• Task instructions: Exactly as they appear, copy the lines from the one holding "LINE2 pin GND: GND -> 3V3" through the end of the records, leaving pictures out.

[Before and after images]
□ □ □ □

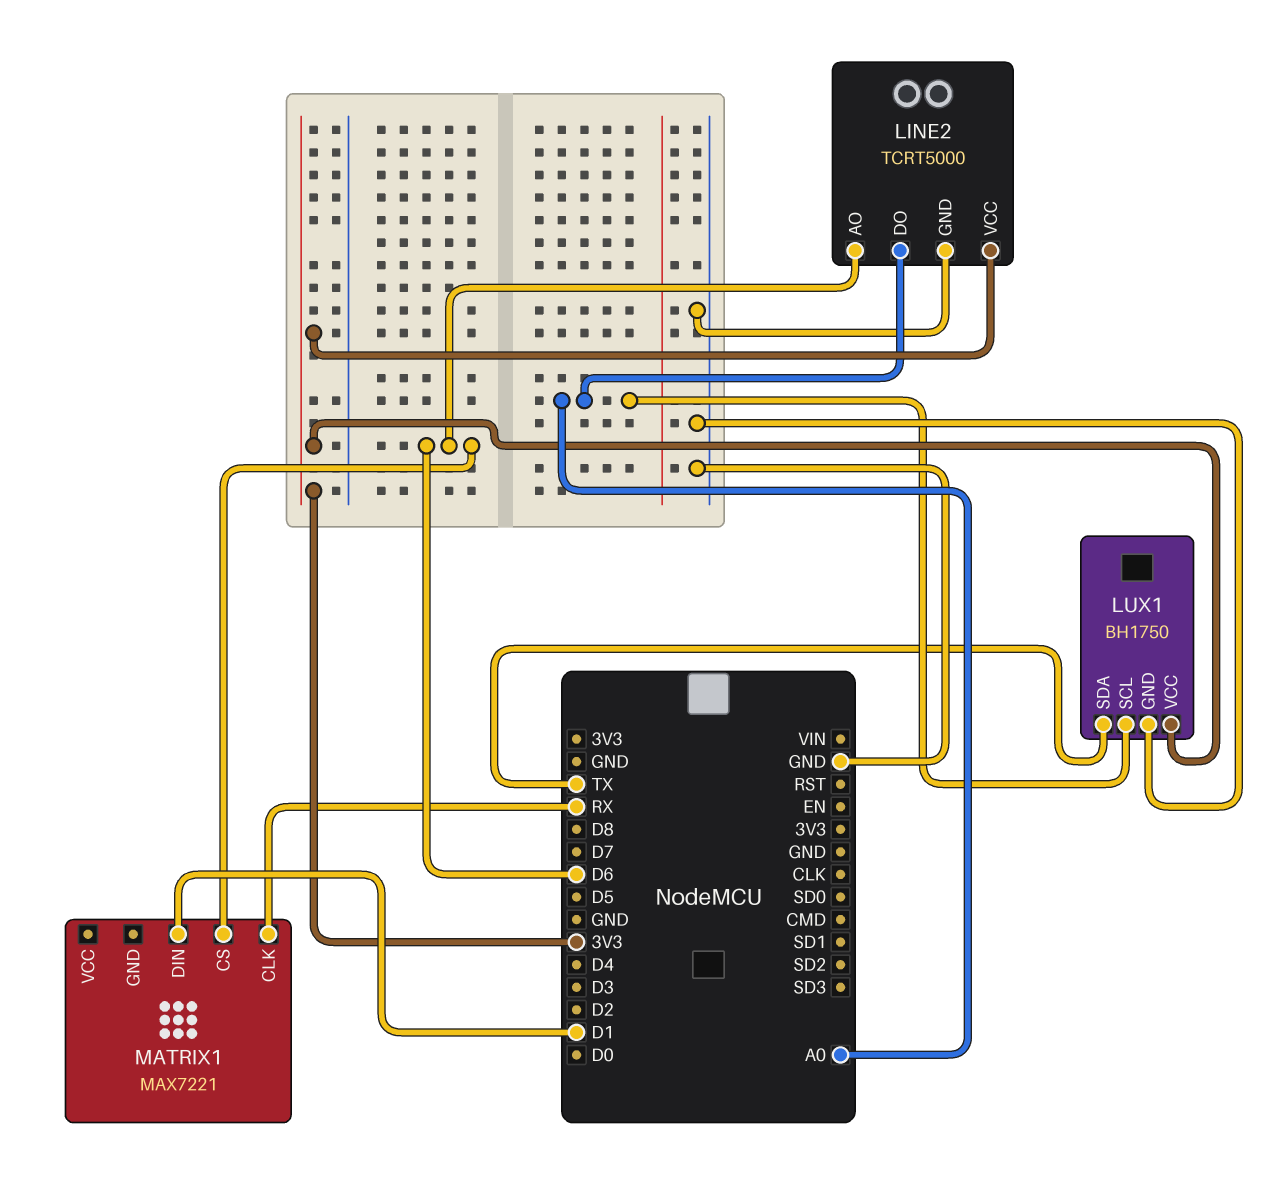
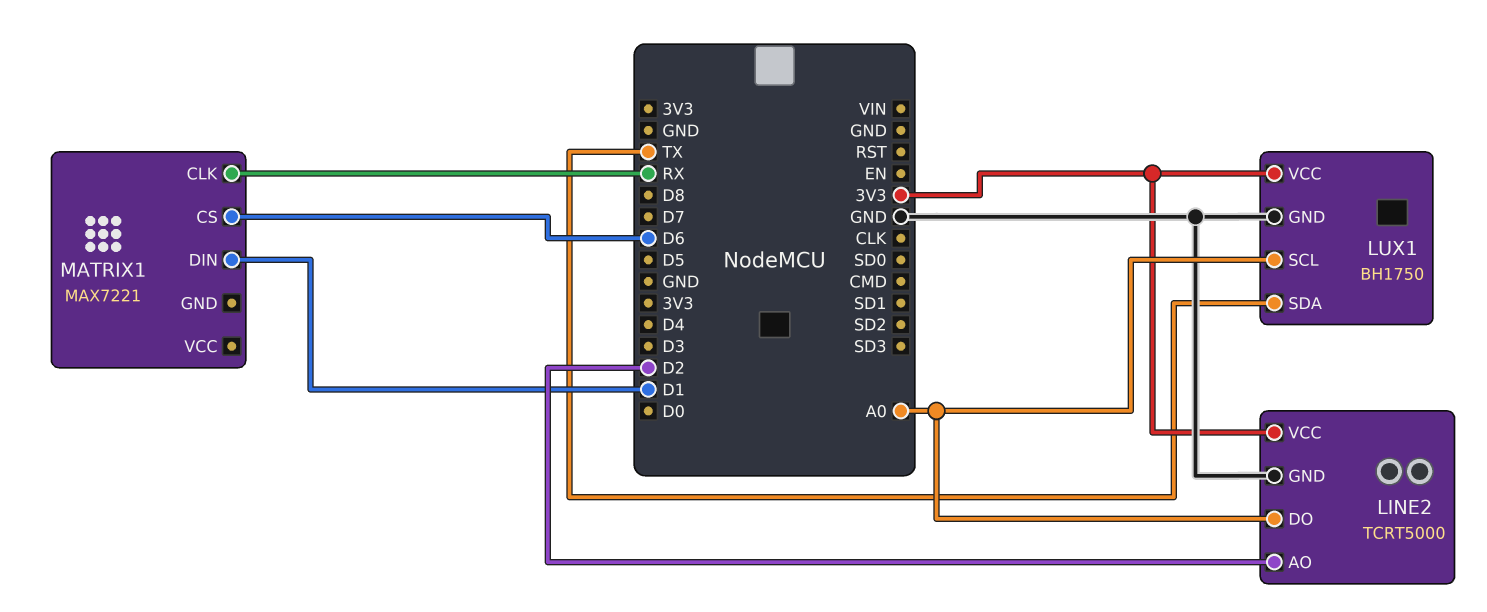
LINE2 pin AO: D6 -> D2

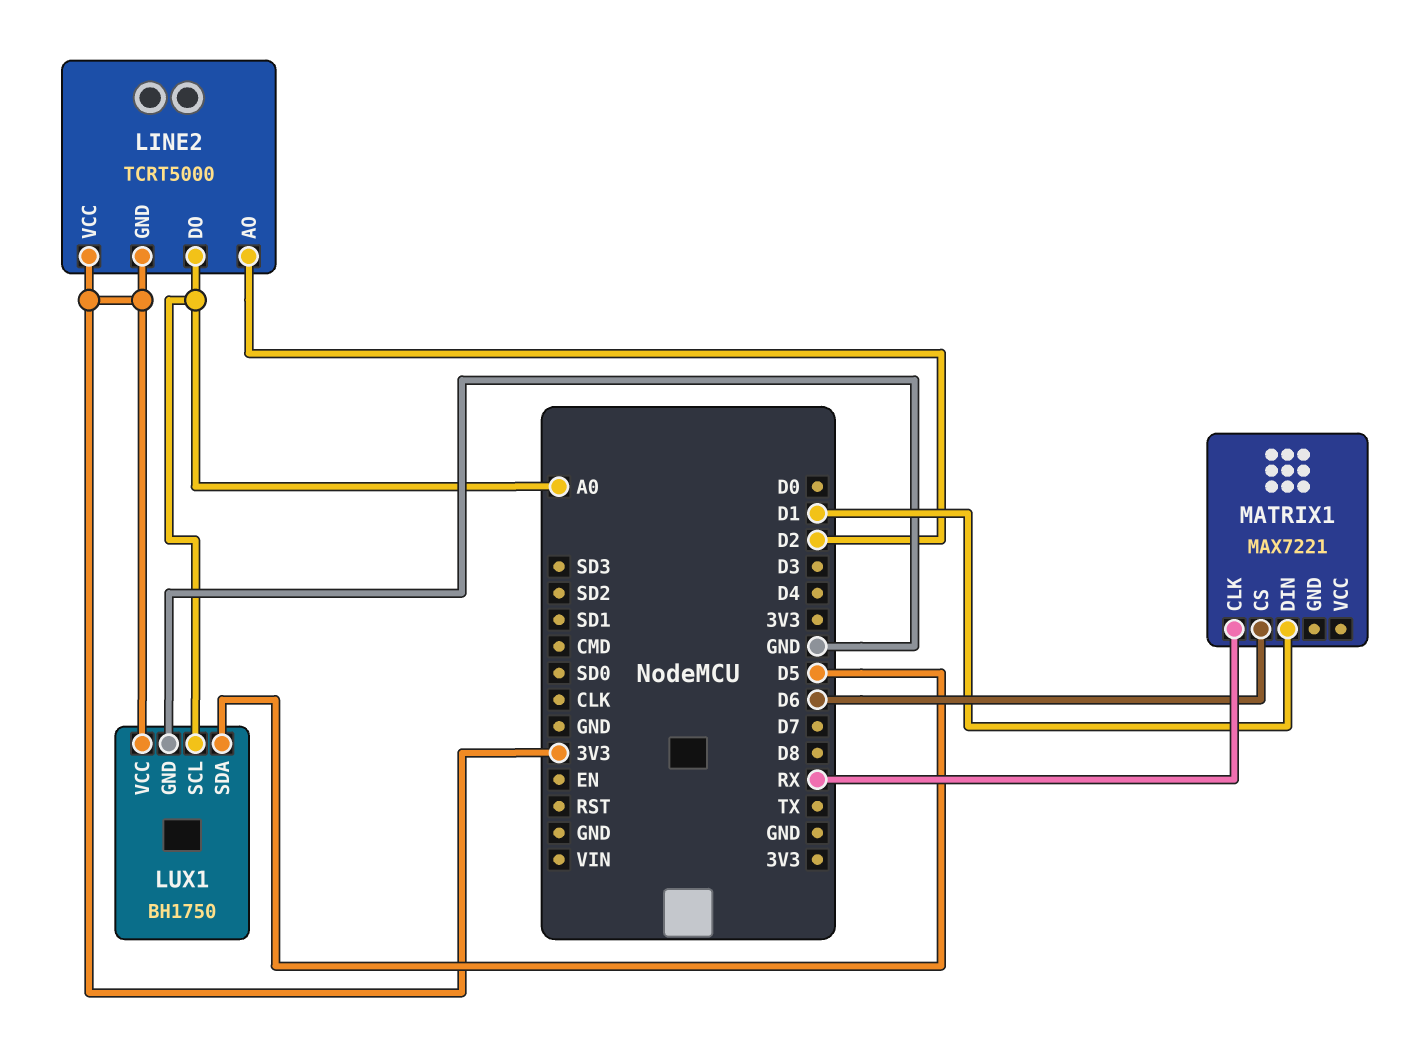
LINE2 pin GND: GND -> 3V3
LUX1 pin SDA: TX -> D5

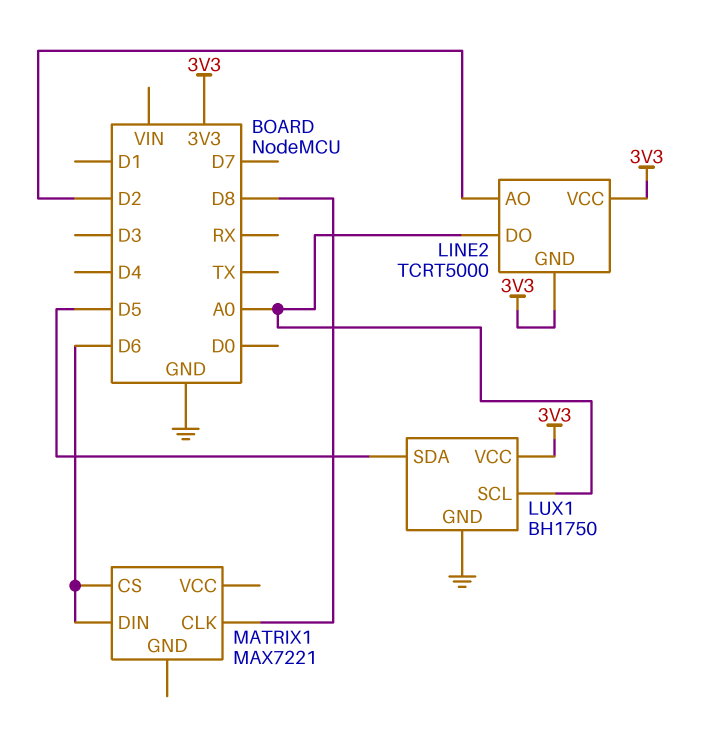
MATRIX1 pin CLK: RX -> D8
MATRIX1 pin DIN: D1 -> D6

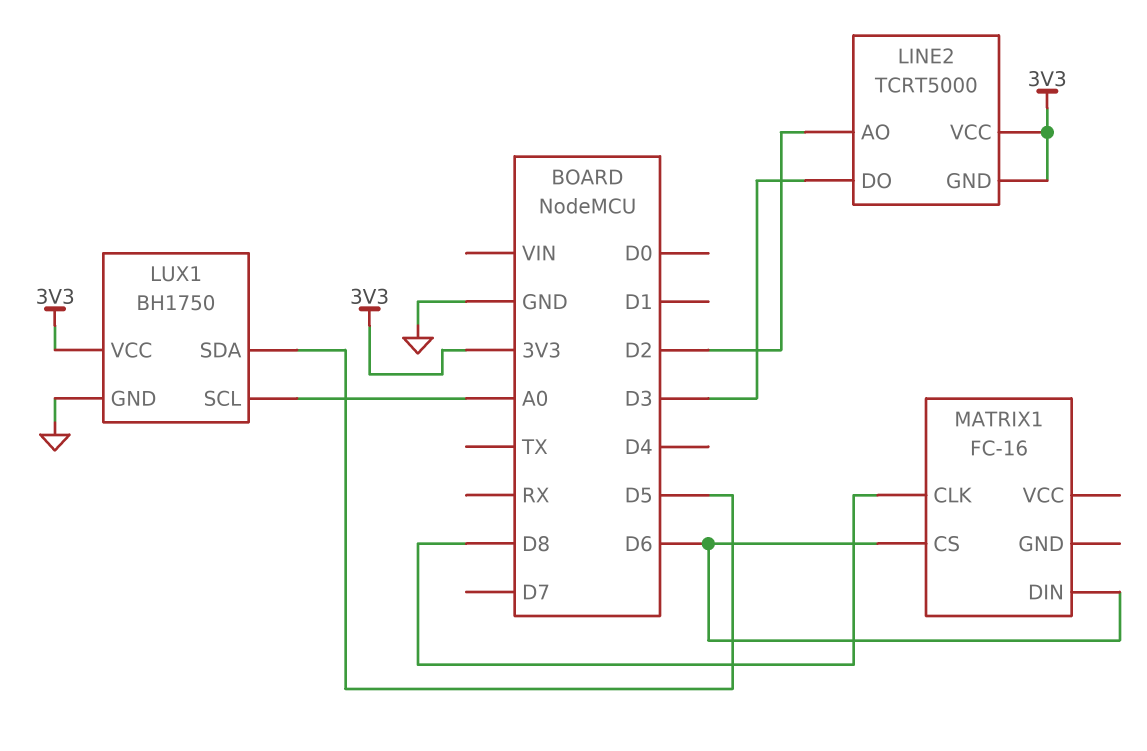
LINE2 pin DO: A0 -> D3
MATRIX1: MAX7221 -> FC-16

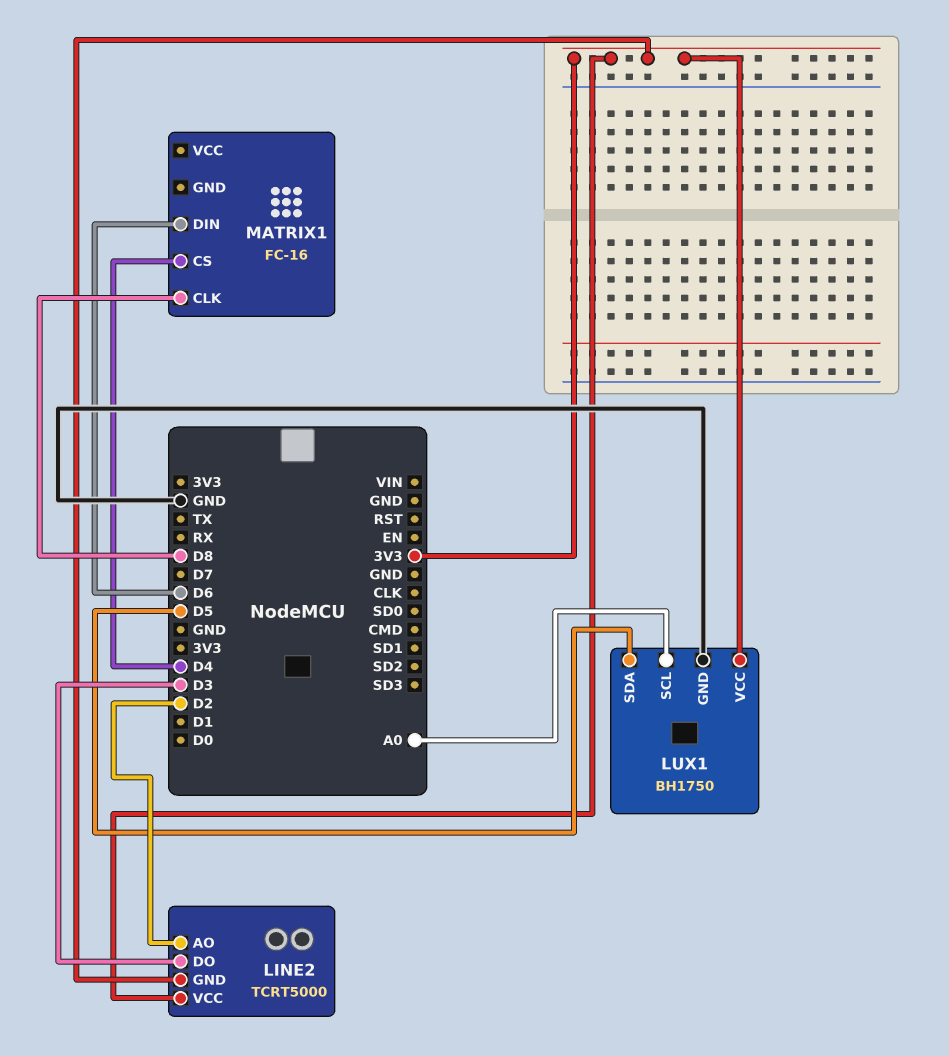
MATRIX1 pin CS: D6 -> D4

□ □ □ □

• Answer to this task:
LINE2 pin GND: GND -> 3V3
LUX1 pin SDA: TX -> D5

MATRIX1 pin CLK: RX -> D8
MATRIX1 pin DIN: D1 -> D6

LINE2 pin DO: A0 -> D3
MATRIX1: MAX7221 -> FC-16

MATRIX1 pin CS: D6 -> D4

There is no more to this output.